----- Raw data
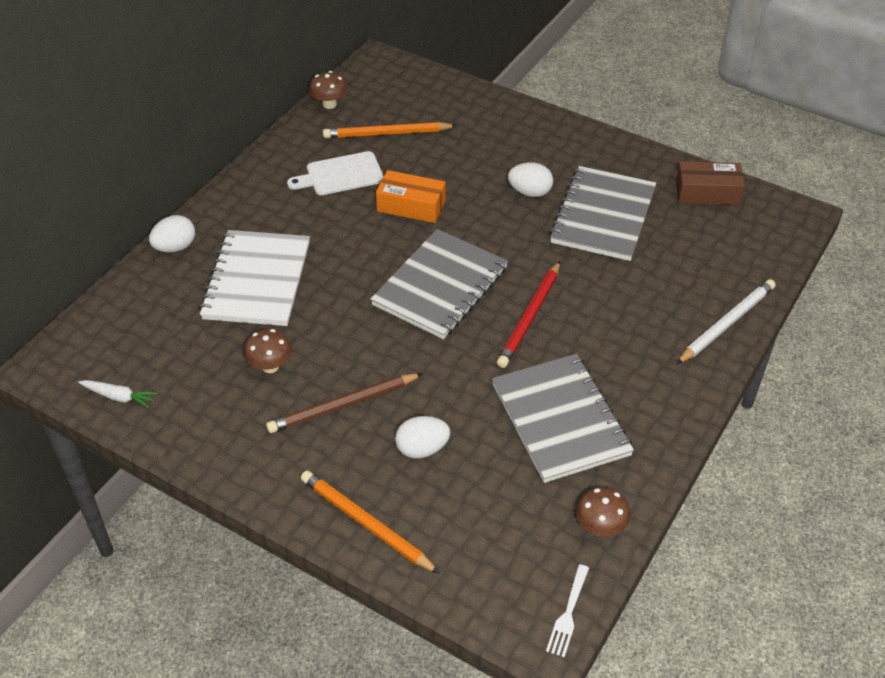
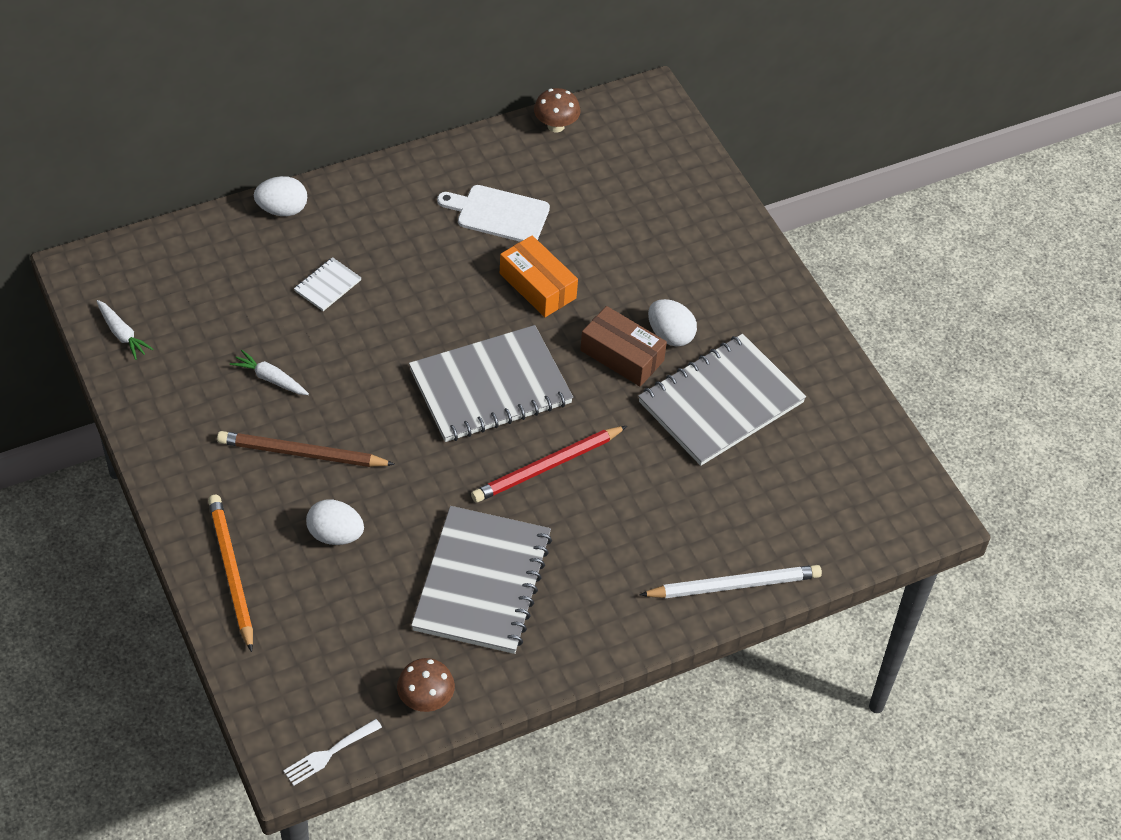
camera: 30 degrees right, 5 degrees up
(257, 280) = (327, 285): white notebook -> white notebook, size x0.42
(270, 366) = (270, 379): brown mushroom -> white carrot
(387, 133) = (585, 191): orange pencil -> none
(707, 193) = (857, 437): brown box -> brown box (622, 355)

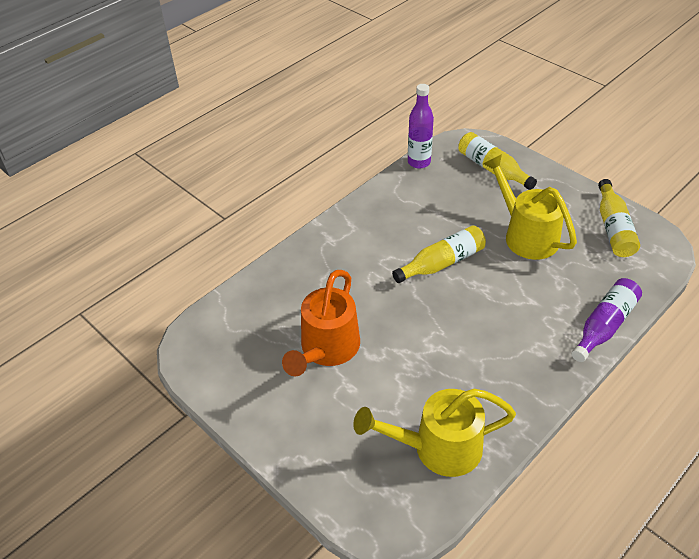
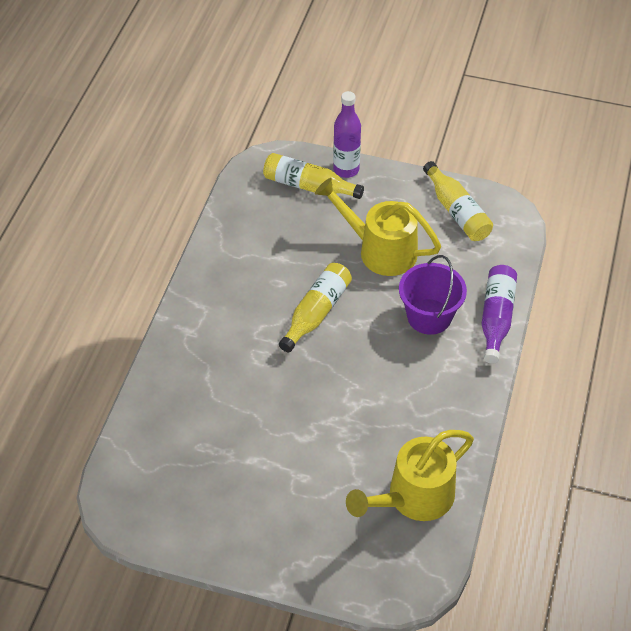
camera: 30 degrees left, 5 degrees up
(326, 350) = (257, 450): orange watering can -> none
(419, 162) = (228, 205): purple bottle -> purple bottle (346, 170)
(540, 301) = (429, 316): none -> purple bucket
----------
Task goal >>
Please output every entry above exactly, without the pictures.

Answer area >>
camera: 30 degrees right, 5 degrees up
(257, 280) = (327, 285): white notebook -> white notebook, size x0.42
(270, 366) = (270, 379): brown mushroom -> white carrot
(387, 133) = (585, 191): orange pencil -> none
(707, 193) = (857, 437): brown box -> brown box (622, 355)

camera: 30 degrees left, 5 degrees up
(326, 350) = (257, 450): orange watering can -> none
(419, 162) = (228, 205): purple bottle -> purple bottle (346, 170)
(540, 301) = (429, 316): none -> purple bucket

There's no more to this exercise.